SHORT TASK: Copy out the listing below word for word, keeping every line in its original order.

+++

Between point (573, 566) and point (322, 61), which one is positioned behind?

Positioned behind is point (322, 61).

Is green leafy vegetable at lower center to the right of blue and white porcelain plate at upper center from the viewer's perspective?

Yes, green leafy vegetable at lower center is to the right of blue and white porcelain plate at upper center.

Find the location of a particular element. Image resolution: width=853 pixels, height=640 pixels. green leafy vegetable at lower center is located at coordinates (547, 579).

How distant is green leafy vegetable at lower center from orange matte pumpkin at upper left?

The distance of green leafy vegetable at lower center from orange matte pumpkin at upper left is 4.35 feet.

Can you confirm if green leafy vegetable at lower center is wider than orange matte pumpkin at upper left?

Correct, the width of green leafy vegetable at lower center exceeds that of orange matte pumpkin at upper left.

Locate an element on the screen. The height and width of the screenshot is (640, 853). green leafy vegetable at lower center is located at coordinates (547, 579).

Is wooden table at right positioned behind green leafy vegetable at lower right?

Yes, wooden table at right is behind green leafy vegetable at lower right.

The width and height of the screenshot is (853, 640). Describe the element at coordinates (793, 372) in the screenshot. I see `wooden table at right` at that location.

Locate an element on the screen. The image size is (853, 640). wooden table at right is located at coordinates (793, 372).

+++

RESPONSE TO THIS TASK:
Between point (573, 566) and point (322, 61), which one is positioned behind?

Positioned behind is point (322, 61).

Is green leafy vegetable at lower center to the right of blue and white porcelain plate at upper center from the viewer's perspective?

Yes, green leafy vegetable at lower center is to the right of blue and white porcelain plate at upper center.

Find the location of a particular element. Image resolution: width=853 pixels, height=640 pixels. green leafy vegetable at lower center is located at coordinates (547, 579).

How distant is green leafy vegetable at lower center from orange matte pumpkin at upper left?

The distance of green leafy vegetable at lower center from orange matte pumpkin at upper left is 4.35 feet.

Can you confirm if green leafy vegetable at lower center is wider than orange matte pumpkin at upper left?

Correct, the width of green leafy vegetable at lower center exceeds that of orange matte pumpkin at upper left.

Locate an element on the screen. The height and width of the screenshot is (640, 853). green leafy vegetable at lower center is located at coordinates (547, 579).

Is wooden table at right positioned behind green leafy vegetable at lower right?

Yes, wooden table at right is behind green leafy vegetable at lower right.

The width and height of the screenshot is (853, 640). Describe the element at coordinates (793, 372) in the screenshot. I see `wooden table at right` at that location.

Locate an element on the screen. The image size is (853, 640). wooden table at right is located at coordinates (793, 372).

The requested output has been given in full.